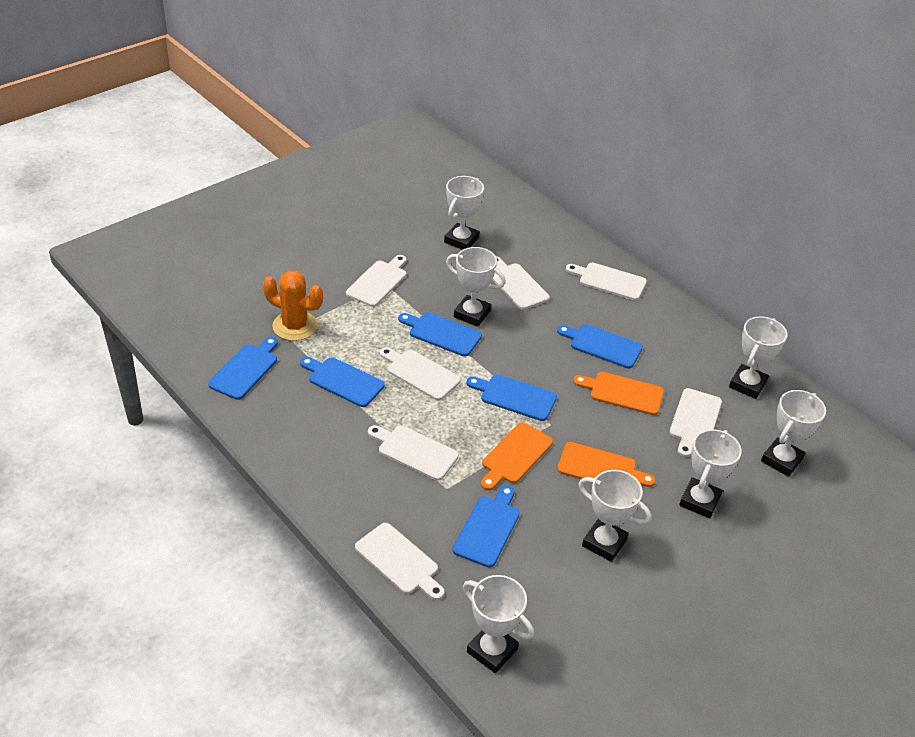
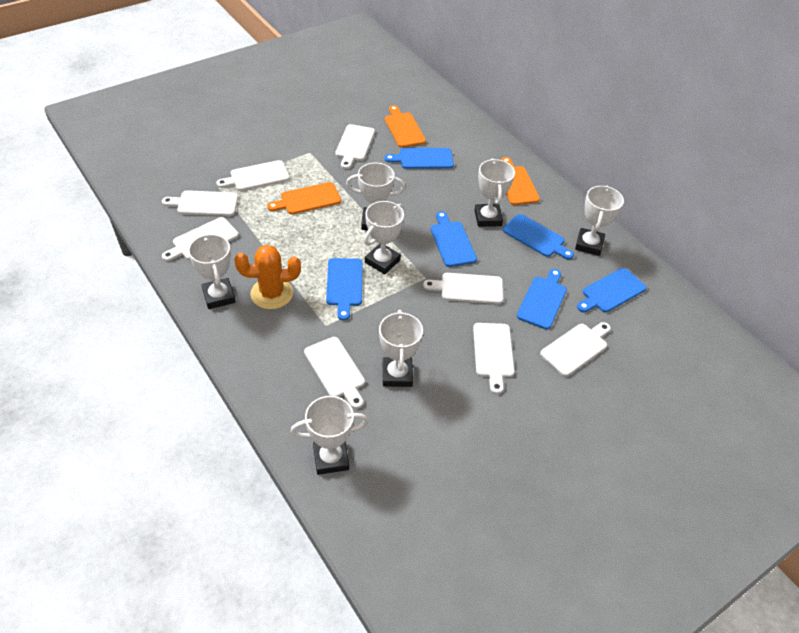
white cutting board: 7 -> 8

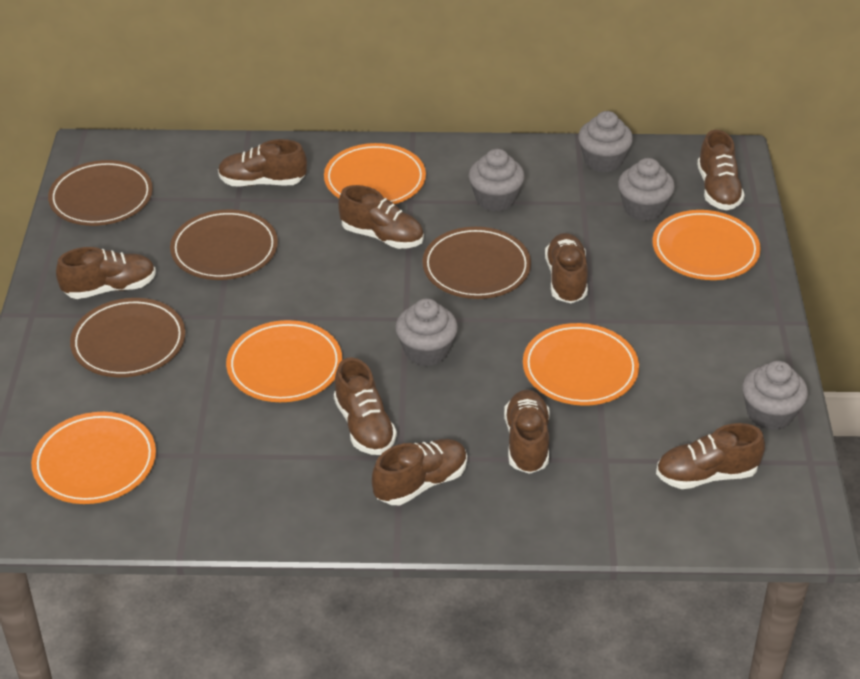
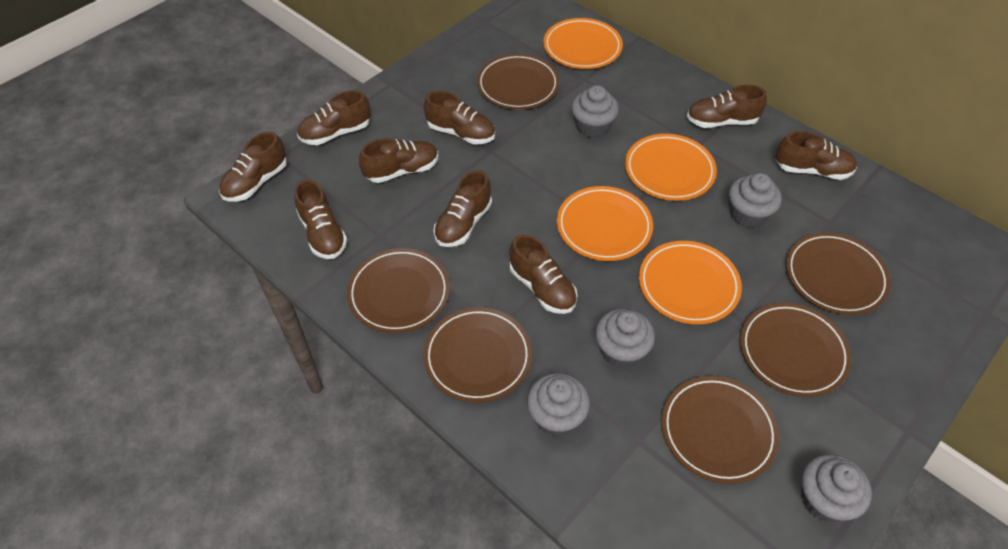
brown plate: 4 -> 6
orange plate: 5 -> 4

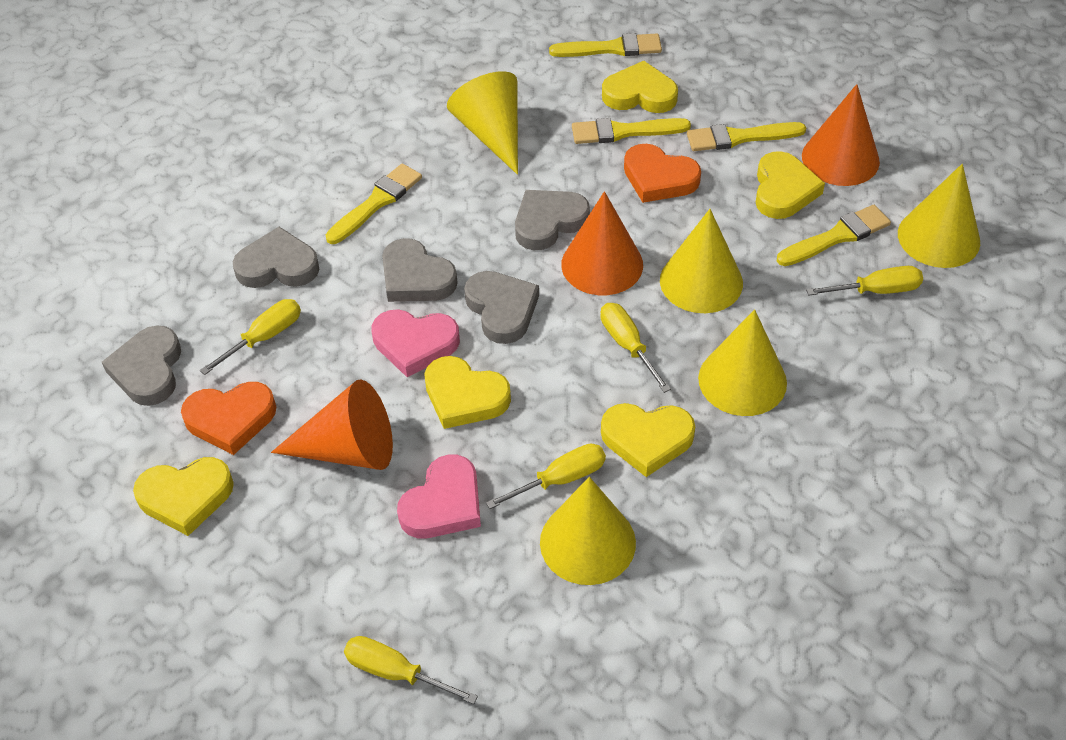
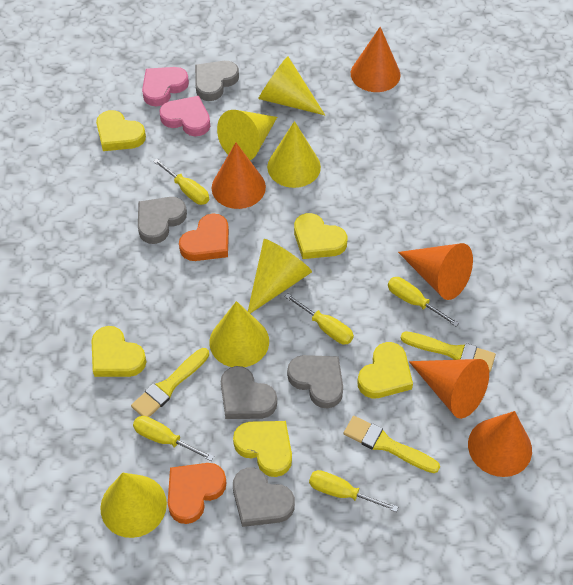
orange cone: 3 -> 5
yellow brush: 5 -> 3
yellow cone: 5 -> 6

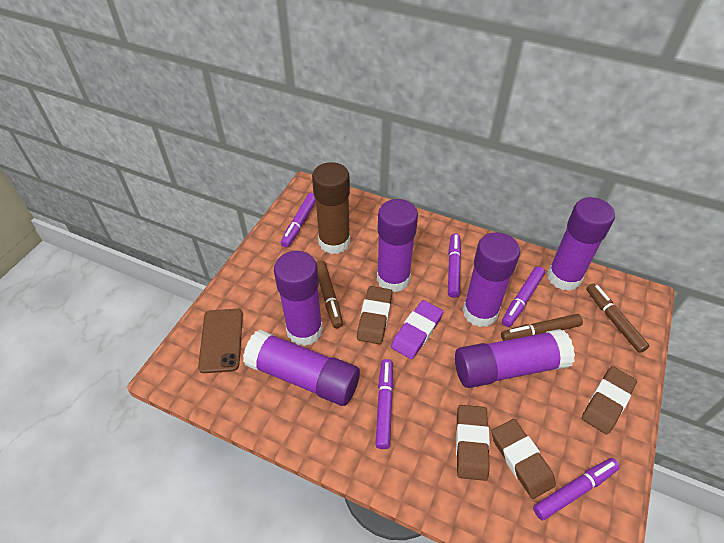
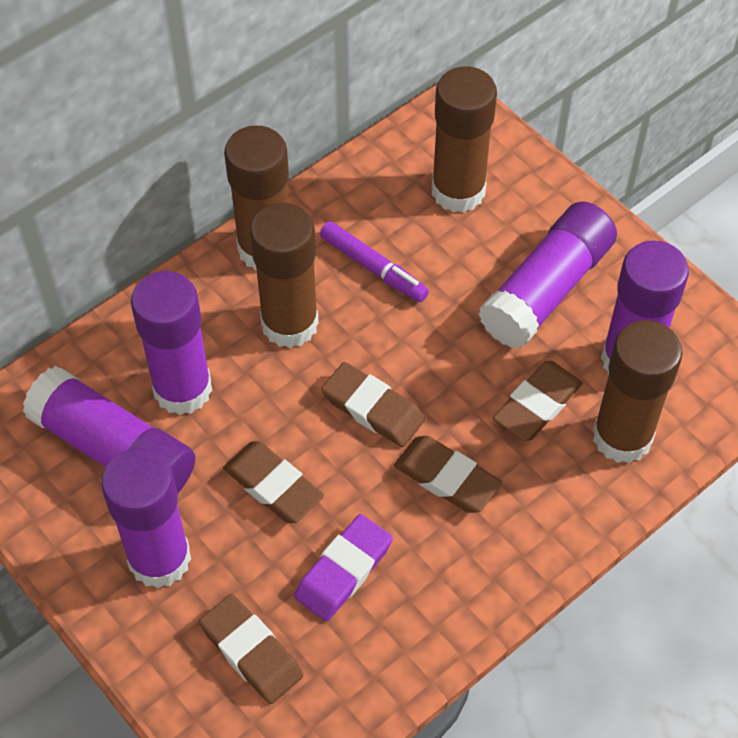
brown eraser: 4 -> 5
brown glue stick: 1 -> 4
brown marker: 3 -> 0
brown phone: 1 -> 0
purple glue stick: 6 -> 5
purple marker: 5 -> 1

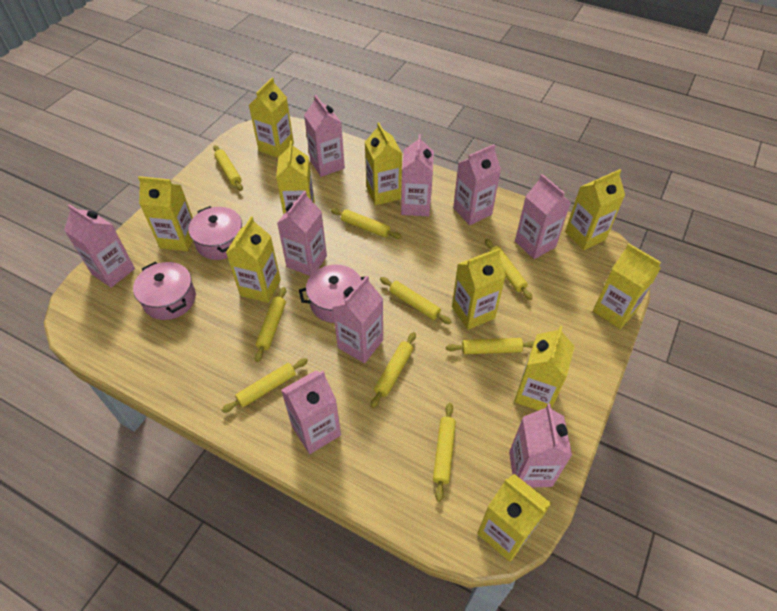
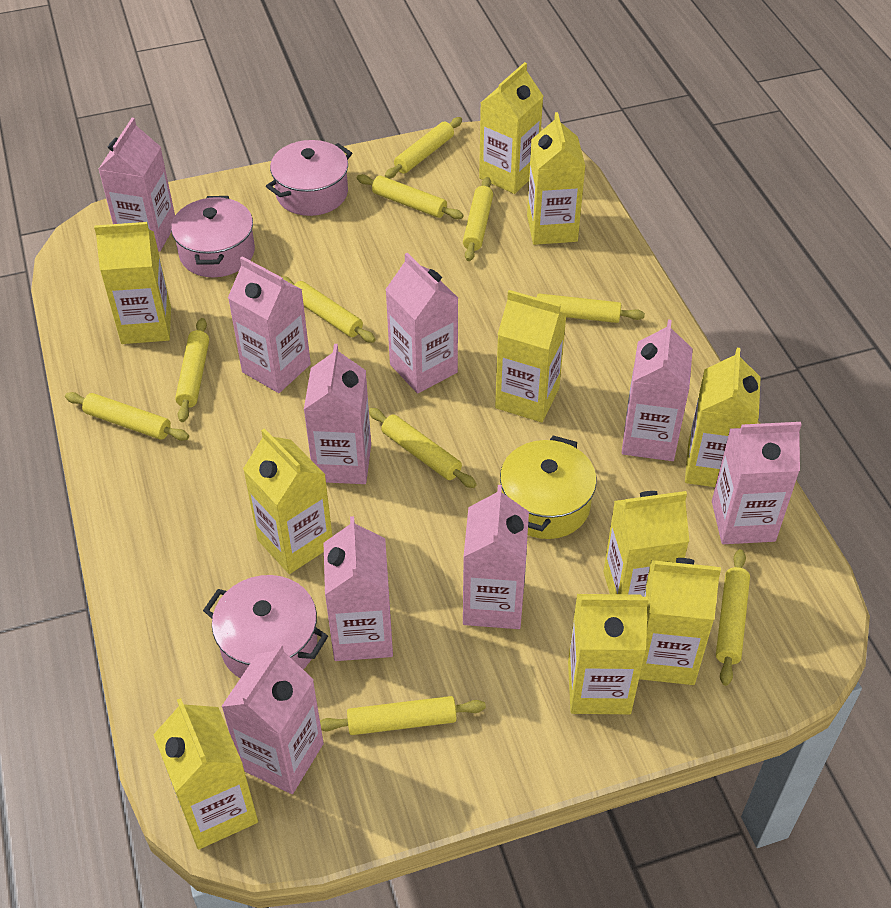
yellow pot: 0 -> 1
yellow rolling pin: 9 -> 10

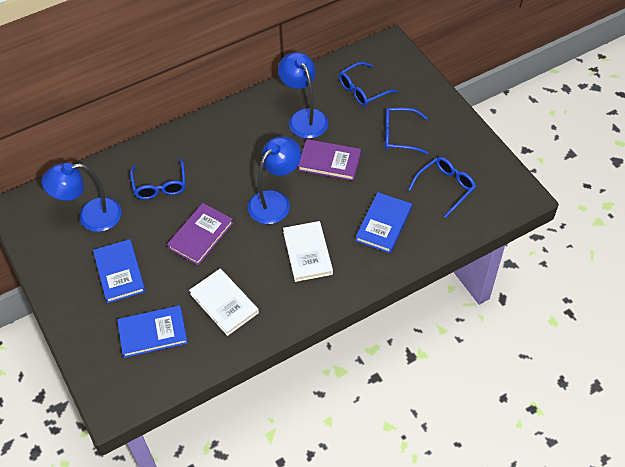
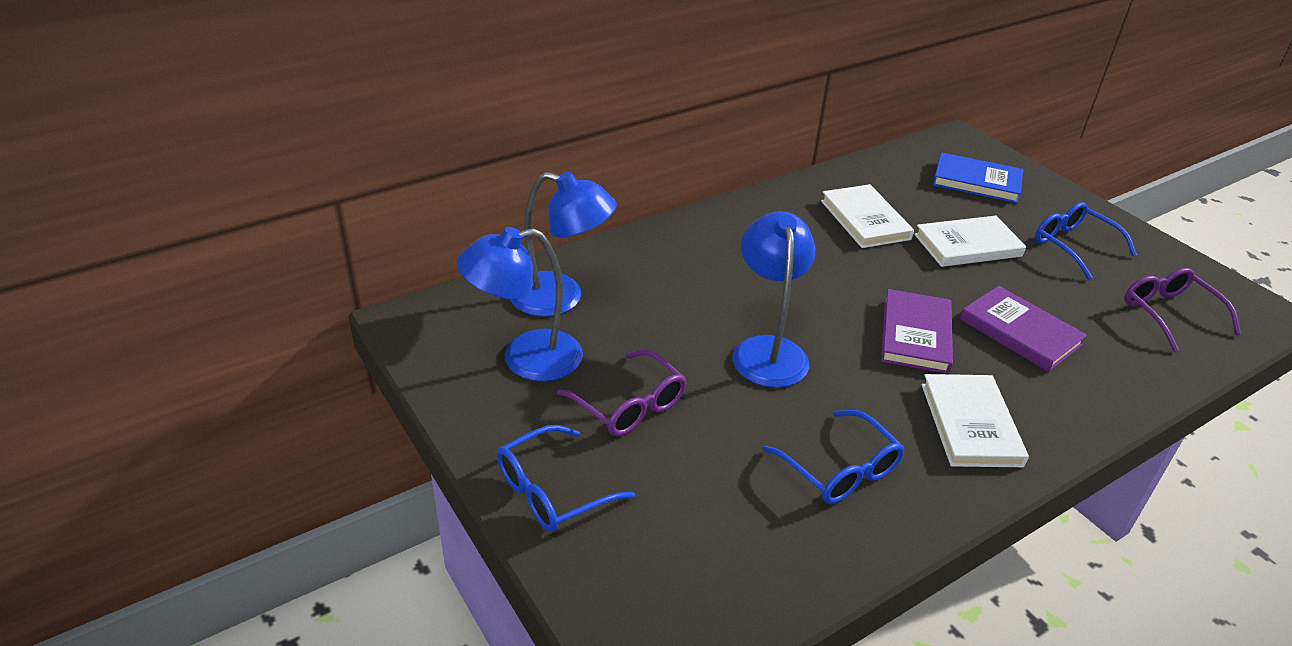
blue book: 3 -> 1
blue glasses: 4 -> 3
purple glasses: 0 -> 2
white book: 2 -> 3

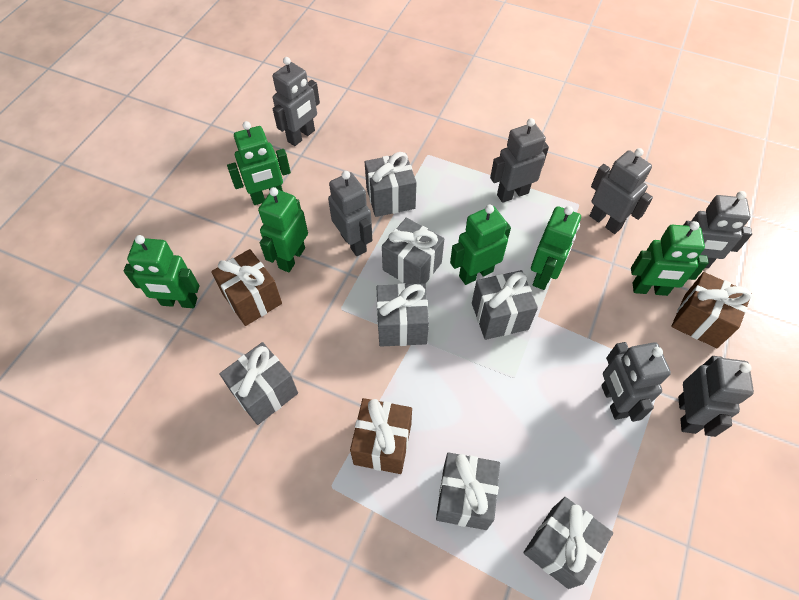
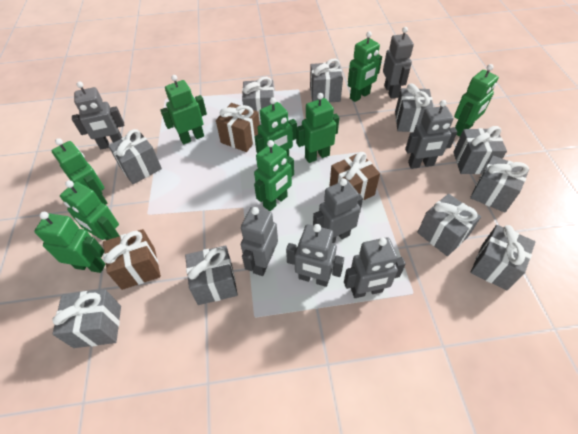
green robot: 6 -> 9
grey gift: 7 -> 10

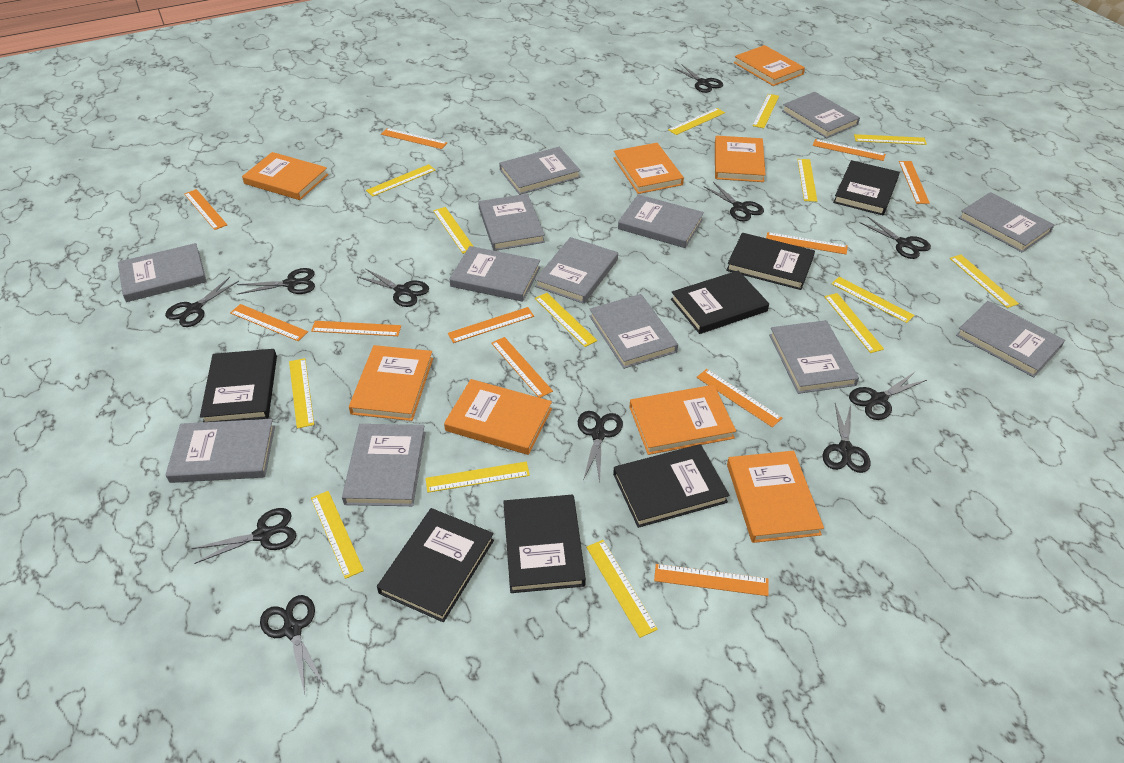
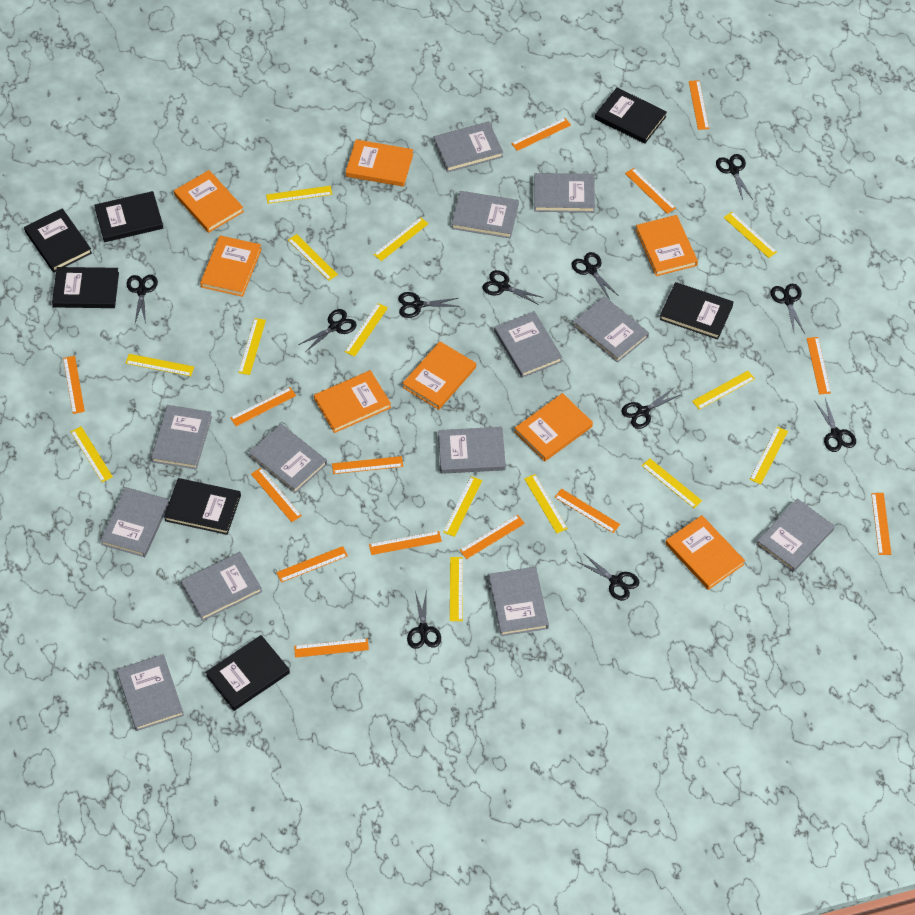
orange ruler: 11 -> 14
#####
What you have to do – Please go through the data above and copy each line containing the word "yellow".

Solution for this task –
yellow brush: 5 -> 3
yellow cone: 5 -> 6
yellow pot: 0 -> 1
yellow rolling pin: 9 -> 10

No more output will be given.